■ **The task**
Output the data below only from the line containing "pink strawberry [453,214,528,282]" up to and including the line containing "orange watering can [571,268,761,487]", exact and with the pictures left out.

Data excerpts:

━━━━━━━━━━━━━━━━━━━━━━━━━━━━━━

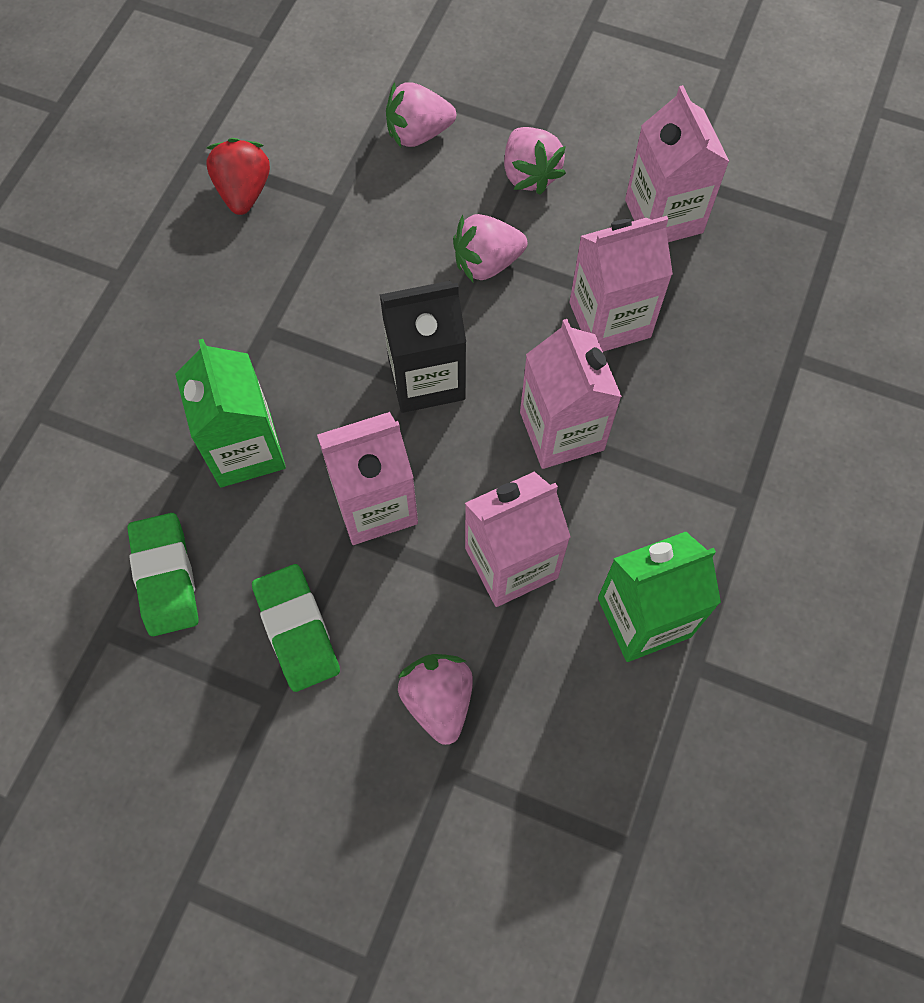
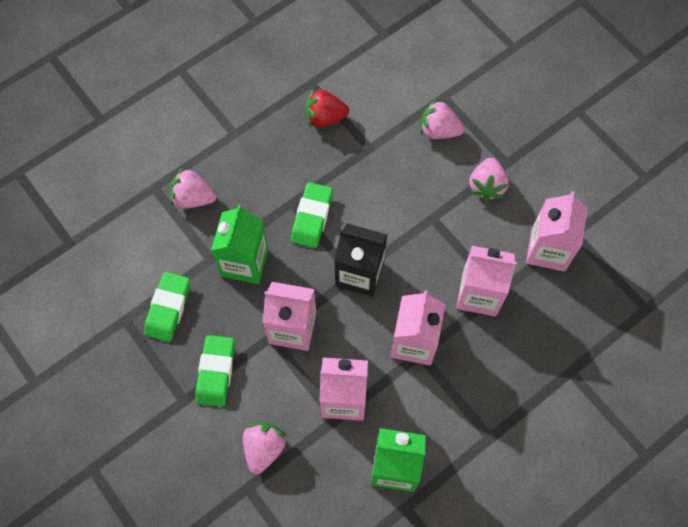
camera: 30 degrees right, 0 degrees up
red strawberry [206,138,270,215] -> red strawberry turned 120 degrees counterclockwise [305,88,349,128]
pink strawberry [453,214,528,282] -> pink strawberry moved to [170,168,217,209]
none -> green eraser [291,182,333,248]

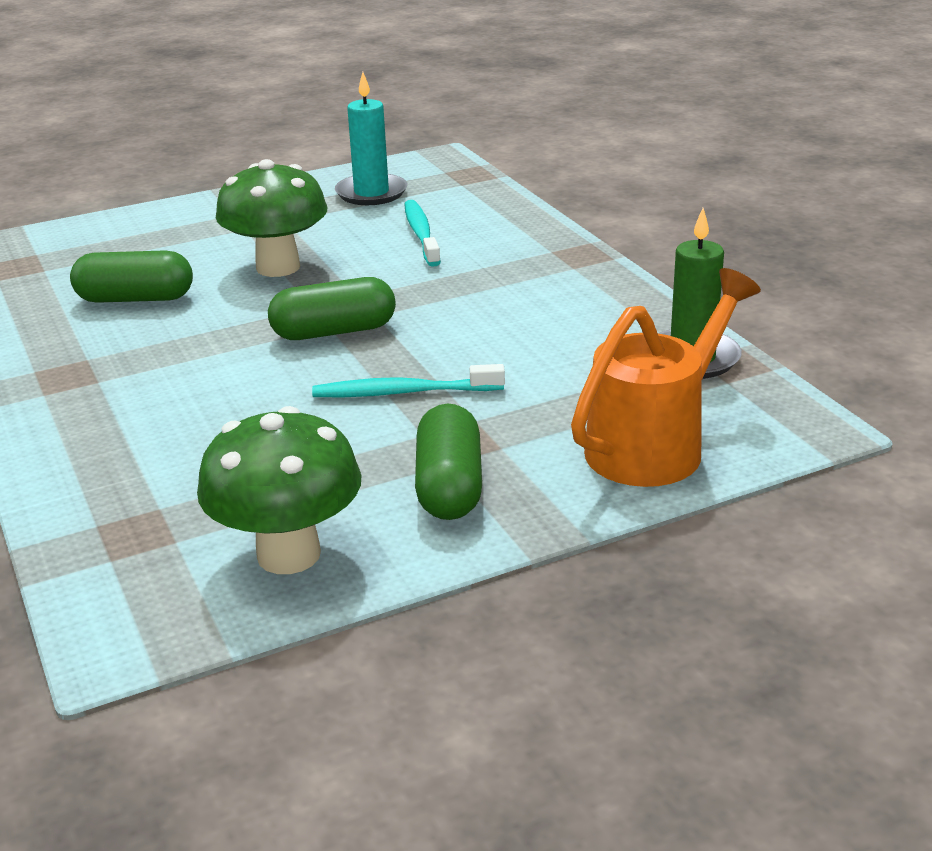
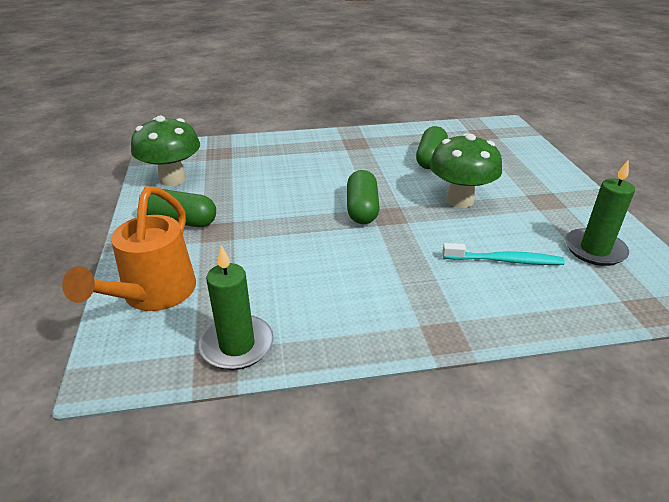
camera: 105 degrees right, 5 degrees up
turquoise toothbrush [312,364,505,397] -> none
turquoise candle [335,72,407,205] -> green candle [565,159,635,266]
orange watering can [571,268,761,487] -> orange watering can turned 45 degrees clockwise [62,186,196,311]

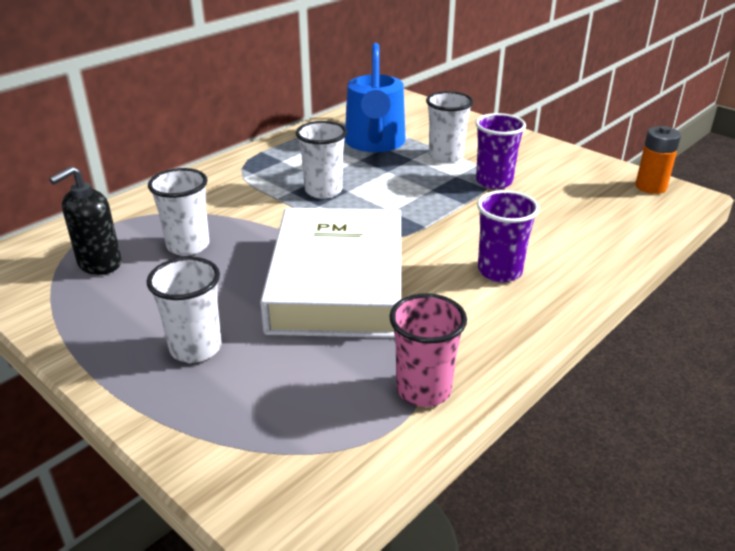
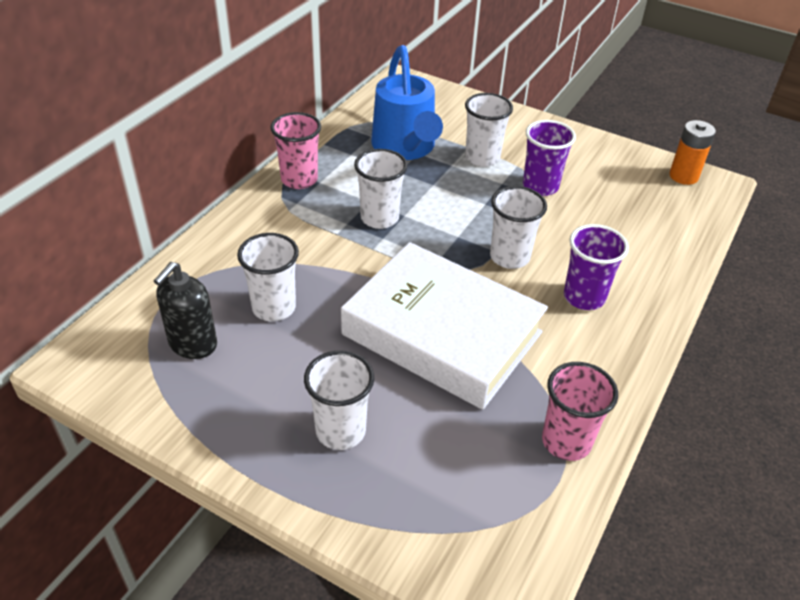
camera: 15 degrees left, 10 degrees up
white book [260,208,401,338] -> white book turned 45 degrees counterclockwise [341,242,548,410]
none -> pink cup [270,112,321,189]
none -> white cup [490,186,547,269]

━━━━━━━━━━━━━━━━━━━━━━━━━━━━━━

■ **Answer for the task**
pink strawberry [453,214,528,282] -> pink strawberry moved to [170,168,217,209]
none -> green eraser [291,182,333,248]

camera: 105 degrees right, 5 degrees up
turquoise toothbrush [312,364,505,397] -> none
turquoise candle [335,72,407,205] -> green candle [565,159,635,266]
orange watering can [571,268,761,487] -> orange watering can turned 45 degrees clockwise [62,186,196,311]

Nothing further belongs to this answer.